— WHAT YOU NEED TO DO —
Word for word, set down the entries that follow.

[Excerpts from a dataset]

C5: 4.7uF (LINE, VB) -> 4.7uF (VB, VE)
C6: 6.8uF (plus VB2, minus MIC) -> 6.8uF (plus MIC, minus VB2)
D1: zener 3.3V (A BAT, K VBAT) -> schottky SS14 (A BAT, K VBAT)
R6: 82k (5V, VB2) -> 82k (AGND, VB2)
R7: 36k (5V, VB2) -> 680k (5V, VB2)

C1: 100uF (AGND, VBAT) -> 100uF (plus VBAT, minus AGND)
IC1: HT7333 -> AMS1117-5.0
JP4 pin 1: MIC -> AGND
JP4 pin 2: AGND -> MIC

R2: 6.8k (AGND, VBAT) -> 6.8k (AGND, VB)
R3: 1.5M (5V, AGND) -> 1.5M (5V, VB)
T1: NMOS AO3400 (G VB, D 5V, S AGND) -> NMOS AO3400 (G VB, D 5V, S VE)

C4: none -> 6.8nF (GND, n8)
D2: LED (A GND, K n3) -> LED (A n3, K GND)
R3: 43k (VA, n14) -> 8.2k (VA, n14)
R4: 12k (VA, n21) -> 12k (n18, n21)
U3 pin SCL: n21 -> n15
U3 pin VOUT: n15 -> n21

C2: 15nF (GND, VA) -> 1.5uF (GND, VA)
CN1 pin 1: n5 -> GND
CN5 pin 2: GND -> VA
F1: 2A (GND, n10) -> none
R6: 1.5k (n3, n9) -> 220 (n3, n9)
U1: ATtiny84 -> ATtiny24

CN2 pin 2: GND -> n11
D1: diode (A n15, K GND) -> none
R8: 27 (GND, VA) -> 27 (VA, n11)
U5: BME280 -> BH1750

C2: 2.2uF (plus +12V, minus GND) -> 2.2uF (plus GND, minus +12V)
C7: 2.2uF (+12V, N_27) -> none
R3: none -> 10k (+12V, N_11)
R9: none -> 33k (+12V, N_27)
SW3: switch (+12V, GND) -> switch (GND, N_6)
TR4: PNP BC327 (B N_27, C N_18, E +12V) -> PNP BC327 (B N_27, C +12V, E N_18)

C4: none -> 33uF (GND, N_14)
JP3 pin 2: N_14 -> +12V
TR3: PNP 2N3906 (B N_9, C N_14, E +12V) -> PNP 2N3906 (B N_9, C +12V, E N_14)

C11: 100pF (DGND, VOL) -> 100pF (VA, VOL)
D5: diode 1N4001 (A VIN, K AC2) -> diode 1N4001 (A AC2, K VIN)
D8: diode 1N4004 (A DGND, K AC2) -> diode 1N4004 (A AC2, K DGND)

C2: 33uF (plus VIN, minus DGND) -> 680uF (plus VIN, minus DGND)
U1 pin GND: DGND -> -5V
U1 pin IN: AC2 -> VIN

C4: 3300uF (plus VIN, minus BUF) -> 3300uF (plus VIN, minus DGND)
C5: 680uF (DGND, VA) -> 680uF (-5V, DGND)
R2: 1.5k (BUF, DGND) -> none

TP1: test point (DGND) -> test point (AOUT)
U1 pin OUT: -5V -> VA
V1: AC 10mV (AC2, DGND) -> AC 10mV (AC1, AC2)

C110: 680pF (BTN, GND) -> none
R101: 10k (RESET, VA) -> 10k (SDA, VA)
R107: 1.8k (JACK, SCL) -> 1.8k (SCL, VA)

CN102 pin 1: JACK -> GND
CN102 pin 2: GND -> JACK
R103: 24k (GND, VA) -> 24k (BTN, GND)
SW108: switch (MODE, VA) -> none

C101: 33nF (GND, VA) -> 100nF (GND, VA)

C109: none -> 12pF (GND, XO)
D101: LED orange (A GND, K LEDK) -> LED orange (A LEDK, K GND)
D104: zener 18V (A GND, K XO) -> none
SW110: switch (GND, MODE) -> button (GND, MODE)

— RESULT —
C5: 4.7uF (LINE, VB) -> 4.7uF (VB, VE)
C6: 6.8uF (plus VB2, minus MIC) -> 6.8uF (plus MIC, minus VB2)
D1: zener 3.3V (A BAT, K VBAT) -> schottky SS14 (A BAT, K VBAT)
R6: 82k (5V, VB2) -> 82k (AGND, VB2)
R7: 36k (5V, VB2) -> 680k (5V, VB2)

C1: 100uF (AGND, VBAT) -> 100uF (plus VBAT, minus AGND)
IC1: HT7333 -> AMS1117-5.0
JP4 pin 1: MIC -> AGND
JP4 pin 2: AGND -> MIC

R2: 6.8k (AGND, VBAT) -> 6.8k (AGND, VB)
R3: 1.5M (5V, AGND) -> 1.5M (5V, VB)
T1: NMOS AO3400 (G VB, D 5V, S AGND) -> NMOS AO3400 (G VB, D 5V, S VE)

C4: none -> 6.8nF (GND, n8)
D2: LED (A GND, K n3) -> LED (A n3, K GND)
R3: 43k (VA, n14) -> 8.2k (VA, n14)
R4: 12k (VA, n21) -> 12k (n18, n21)
U3 pin SCL: n21 -> n15
U3 pin VOUT: n15 -> n21

C2: 15nF (GND, VA) -> 1.5uF (GND, VA)
CN1 pin 1: n5 -> GND
CN5 pin 2: GND -> VA
F1: 2A (GND, n10) -> none
R6: 1.5k (n3, n9) -> 220 (n3, n9)
U1: ATtiny84 -> ATtiny24

CN2 pin 2: GND -> n11
D1: diode (A n15, K GND) -> none
R8: 27 (GND, VA) -> 27 (VA, n11)
U5: BME280 -> BH1750

C2: 2.2uF (plus +12V, minus GND) -> 2.2uF (plus GND, minus +12V)
C7: 2.2uF (+12V, N_27) -> none
R3: none -> 10k (+12V, N_11)
R9: none -> 33k (+12V, N_27)
SW3: switch (+12V, GND) -> switch (GND, N_6)
TR4: PNP BC327 (B N_27, C N_18, E +12V) -> PNP BC327 (B N_27, C +12V, E N_18)

C4: none -> 33uF (GND, N_14)
JP3 pin 2: N_14 -> +12V
TR3: PNP 2N3906 (B N_9, C N_14, E +12V) -> PNP 2N3906 (B N_9, C +12V, E N_14)

C11: 100pF (DGND, VOL) -> 100pF (VA, VOL)
D5: diode 1N4001 (A VIN, K AC2) -> diode 1N4001 (A AC2, K VIN)
D8: diode 1N4004 (A DGND, K AC2) -> diode 1N4004 (A AC2, K DGND)

C2: 33uF (plus VIN, minus DGND) -> 680uF (plus VIN, minus DGND)
U1 pin GND: DGND -> -5V
U1 pin IN: AC2 -> VIN

C4: 3300uF (plus VIN, minus BUF) -> 3300uF (plus VIN, minus DGND)
C5: 680uF (DGND, VA) -> 680uF (-5V, DGND)
R2: 1.5k (BUF, DGND) -> none

TP1: test point (DGND) -> test point (AOUT)
U1 pin OUT: -5V -> VA
V1: AC 10mV (AC2, DGND) -> AC 10mV (AC1, AC2)

C110: 680pF (BTN, GND) -> none
R101: 10k (RESET, VA) -> 10k (SDA, VA)
R107: 1.8k (JACK, SCL) -> 1.8k (SCL, VA)

CN102 pin 1: JACK -> GND
CN102 pin 2: GND -> JACK
R103: 24k (GND, VA) -> 24k (BTN, GND)
SW108: switch (MODE, VA) -> none

C101: 33nF (GND, VA) -> 100nF (GND, VA)

C109: none -> 12pF (GND, XO)
D101: LED orange (A GND, K LEDK) -> LED orange (A LEDK, K GND)
D104: zener 18V (A GND, K XO) -> none
SW110: switch (GND, MODE) -> button (GND, MODE)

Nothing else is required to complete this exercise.